Exercise details
Could you set down exactly the lines of the data below, starting at the one that holds "change=shifted; old=green serving" and ending at the one that holds "change=shifted; old=grey bread", both included, and only those?
=======
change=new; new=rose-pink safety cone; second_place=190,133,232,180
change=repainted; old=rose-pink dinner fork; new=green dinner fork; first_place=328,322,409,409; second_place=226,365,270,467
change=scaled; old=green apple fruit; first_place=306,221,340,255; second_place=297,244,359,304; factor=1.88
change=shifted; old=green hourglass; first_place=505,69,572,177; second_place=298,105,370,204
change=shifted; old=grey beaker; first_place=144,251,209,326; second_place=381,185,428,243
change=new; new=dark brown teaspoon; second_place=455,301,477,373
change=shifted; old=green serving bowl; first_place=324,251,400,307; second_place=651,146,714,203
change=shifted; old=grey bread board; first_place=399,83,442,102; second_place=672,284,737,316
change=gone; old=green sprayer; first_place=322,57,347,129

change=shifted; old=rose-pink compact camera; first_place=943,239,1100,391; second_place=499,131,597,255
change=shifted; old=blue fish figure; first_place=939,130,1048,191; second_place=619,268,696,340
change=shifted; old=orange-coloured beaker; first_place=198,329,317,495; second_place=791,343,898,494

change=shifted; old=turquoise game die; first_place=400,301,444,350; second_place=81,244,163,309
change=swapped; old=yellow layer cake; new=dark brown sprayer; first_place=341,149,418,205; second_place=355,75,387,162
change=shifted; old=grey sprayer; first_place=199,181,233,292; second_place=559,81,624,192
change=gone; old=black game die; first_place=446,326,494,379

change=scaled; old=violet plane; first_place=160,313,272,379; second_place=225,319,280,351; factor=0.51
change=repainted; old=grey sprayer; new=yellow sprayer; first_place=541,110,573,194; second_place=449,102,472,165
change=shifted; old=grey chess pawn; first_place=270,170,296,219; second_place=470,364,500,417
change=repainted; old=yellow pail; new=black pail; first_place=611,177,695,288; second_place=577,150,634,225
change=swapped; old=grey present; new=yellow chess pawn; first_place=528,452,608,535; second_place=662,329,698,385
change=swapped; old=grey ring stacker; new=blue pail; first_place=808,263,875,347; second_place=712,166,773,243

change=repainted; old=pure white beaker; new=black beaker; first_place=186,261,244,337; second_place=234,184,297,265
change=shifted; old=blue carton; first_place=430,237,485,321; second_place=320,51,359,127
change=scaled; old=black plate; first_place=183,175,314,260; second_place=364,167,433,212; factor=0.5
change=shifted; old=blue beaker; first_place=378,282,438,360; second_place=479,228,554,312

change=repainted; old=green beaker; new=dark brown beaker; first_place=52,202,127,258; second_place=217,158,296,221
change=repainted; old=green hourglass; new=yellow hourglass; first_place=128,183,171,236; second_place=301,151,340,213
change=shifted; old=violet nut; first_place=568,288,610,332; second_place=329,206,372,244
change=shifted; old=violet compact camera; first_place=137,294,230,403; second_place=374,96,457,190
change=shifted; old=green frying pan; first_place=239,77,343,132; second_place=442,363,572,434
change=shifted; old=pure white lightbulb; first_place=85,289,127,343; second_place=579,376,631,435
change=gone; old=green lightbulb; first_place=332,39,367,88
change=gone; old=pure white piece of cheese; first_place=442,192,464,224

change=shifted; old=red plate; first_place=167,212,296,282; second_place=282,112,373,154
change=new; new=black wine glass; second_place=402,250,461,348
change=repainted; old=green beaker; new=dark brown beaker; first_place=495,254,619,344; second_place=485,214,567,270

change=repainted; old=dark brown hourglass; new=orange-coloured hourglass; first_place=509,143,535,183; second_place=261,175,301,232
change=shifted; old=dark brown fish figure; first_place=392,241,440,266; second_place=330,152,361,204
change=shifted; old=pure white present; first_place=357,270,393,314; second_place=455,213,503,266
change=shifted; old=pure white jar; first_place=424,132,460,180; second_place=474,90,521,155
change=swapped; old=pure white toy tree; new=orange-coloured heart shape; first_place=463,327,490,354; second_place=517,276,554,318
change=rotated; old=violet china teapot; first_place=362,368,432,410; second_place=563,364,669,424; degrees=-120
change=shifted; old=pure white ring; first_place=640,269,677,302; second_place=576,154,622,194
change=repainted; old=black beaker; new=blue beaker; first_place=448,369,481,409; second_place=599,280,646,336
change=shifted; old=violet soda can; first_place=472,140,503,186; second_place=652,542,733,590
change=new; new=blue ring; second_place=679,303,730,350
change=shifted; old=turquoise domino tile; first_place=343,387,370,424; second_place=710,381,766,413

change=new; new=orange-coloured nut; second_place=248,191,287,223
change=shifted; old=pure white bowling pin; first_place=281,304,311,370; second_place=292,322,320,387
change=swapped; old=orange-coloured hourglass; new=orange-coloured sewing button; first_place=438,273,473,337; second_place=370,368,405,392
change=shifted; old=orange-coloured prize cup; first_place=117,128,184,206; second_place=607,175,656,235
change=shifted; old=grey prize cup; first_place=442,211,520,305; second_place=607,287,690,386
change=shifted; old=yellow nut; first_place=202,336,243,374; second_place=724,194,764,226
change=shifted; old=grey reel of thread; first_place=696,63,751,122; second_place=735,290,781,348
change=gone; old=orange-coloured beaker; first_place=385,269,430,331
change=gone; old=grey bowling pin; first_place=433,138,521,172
=======
Response to the exercise
change=shifted; old=green serving bowl; first_place=324,251,400,307; second_place=651,146,714,203
change=shifted; old=grey bread board; first_place=399,83,442,102; second_place=672,284,737,316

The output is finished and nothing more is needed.